WORK TO BE COMPLETED:
The entries are to be output word for word, with the pictures omitted.

LISTED RECORDS:
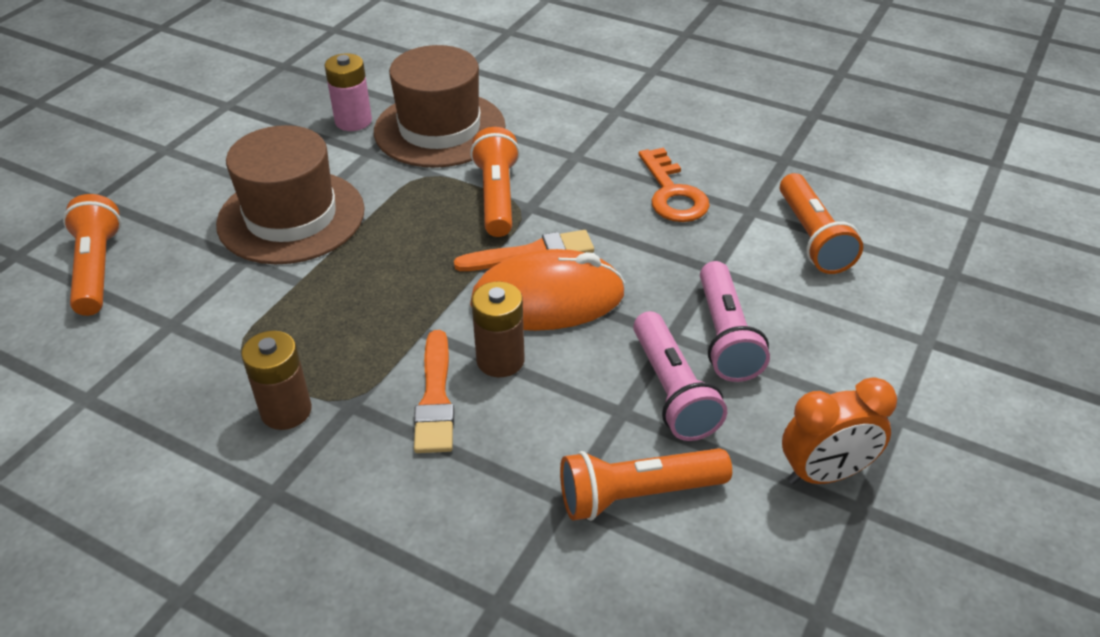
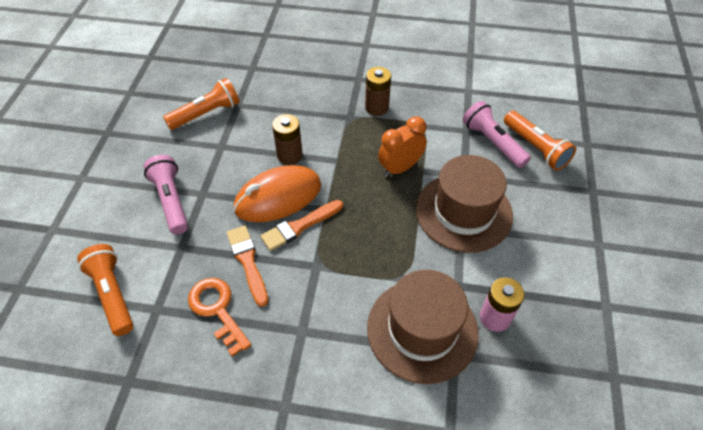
camera: 160 degrees right, 10 degrees up
(435, 398) = (312, 129): orange brush -> orange brush (247, 262)
(497, 196) = (342, 268): orange flashlight -> none
(672, 391) = (197, 162): pink flashlight -> pink flashlight (492, 142)
(825, 474) = (121, 142): orange clock -> orange clock (400, 168)

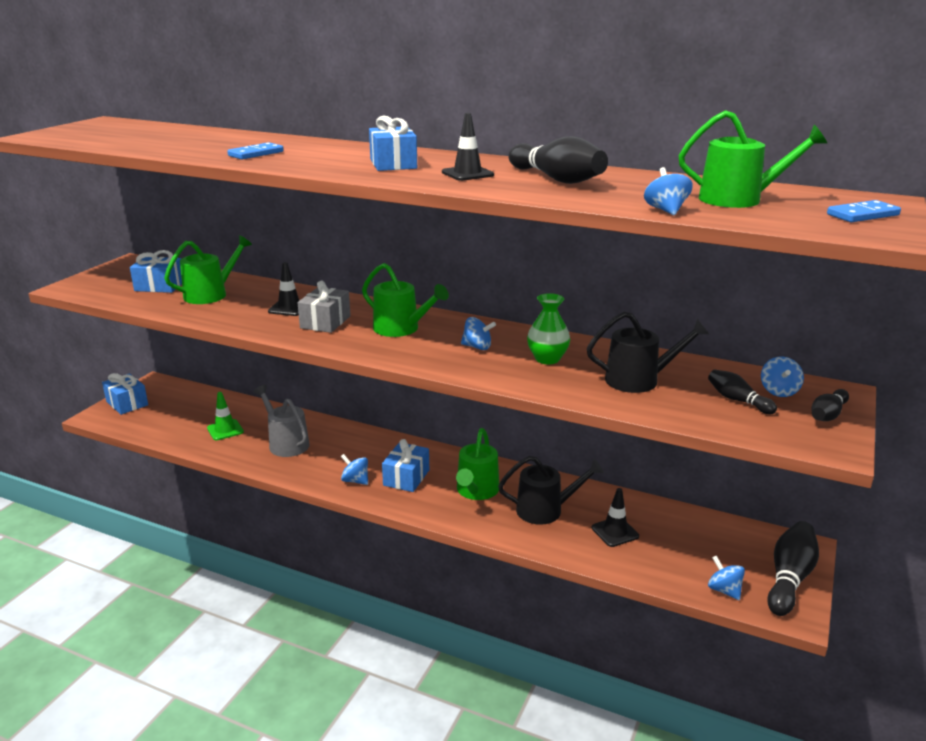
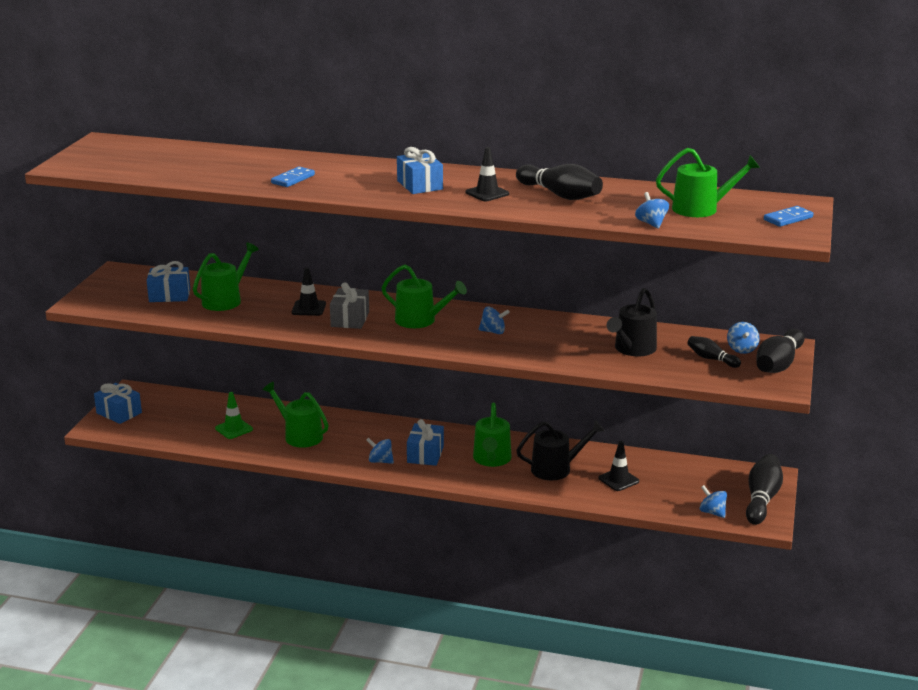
camera: 10 degrees left, 0 degrees up
(286, 443) = (300, 435): grey watering can -> green watering can
(547, 359) = (555, 337): green vase -> none
(638, 380) = (633, 349): black watering can -> black watering can turned 135 degrees clockwise
(827, 415) = (778, 364): black bowling pin -> black bowling pin, size x1.74

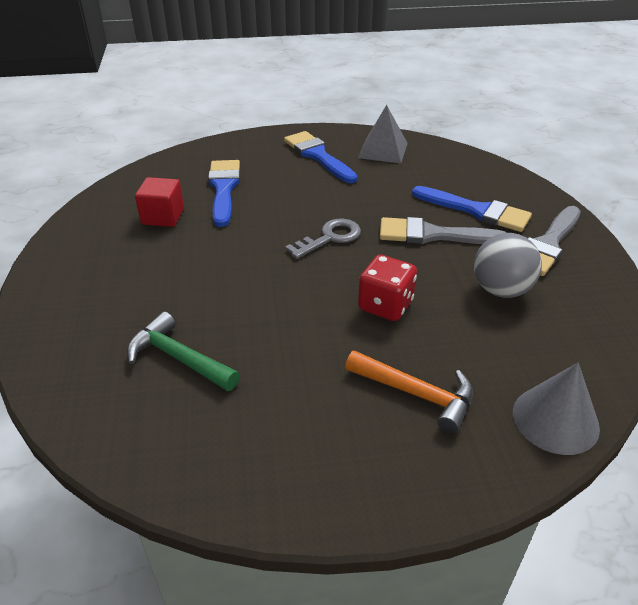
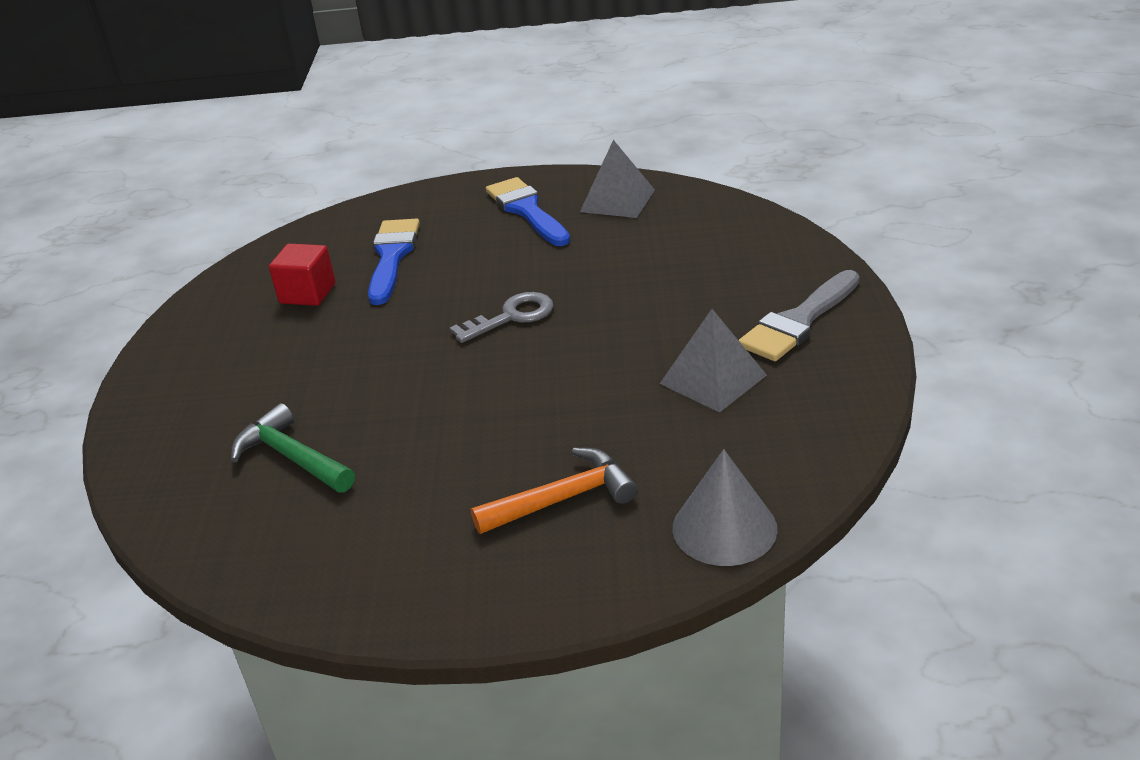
camera: 10 degrees right, 5 degrees down
(385, 305) = (557, 398): red dice -> none
(417, 394) = (563, 498): orange hammer -> orange hammer turned 60 degrees counterclockwise
(433, 235) = (648, 311): grey brush -> none
(476, 211) = (718, 279): blue brush -> none
(501, 290) = (713, 379): grey ball -> grey pyramid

OUTPUT OF THE EXERCISE:
camera: 160 degrees right, 10 degrees up
(435, 398) = (312, 129): orange brush -> orange brush (247, 262)
(497, 196) = (342, 268): orange flashlight -> none
(672, 391) = (197, 162): pink flashlight -> pink flashlight (492, 142)
(825, 474) = (121, 142): orange clock -> orange clock (400, 168)

camera: 10 degrees left, 0 degrees up
(286, 443) = (300, 435): grey watering can -> green watering can
(547, 359) = (555, 337): green vase -> none
(638, 380) = (633, 349): black watering can -> black watering can turned 135 degrees clockwise
(827, 415) = (778, 364): black bowling pin -> black bowling pin, size x1.74

camera: 10 degrees right, 5 degrees down
(385, 305) = (557, 398): red dice -> none
(417, 394) = (563, 498): orange hammer -> orange hammer turned 60 degrees counterclockwise
(433, 235) = (648, 311): grey brush -> none
(476, 211) = (718, 279): blue brush -> none
(501, 290) = (713, 379): grey ball -> grey pyramid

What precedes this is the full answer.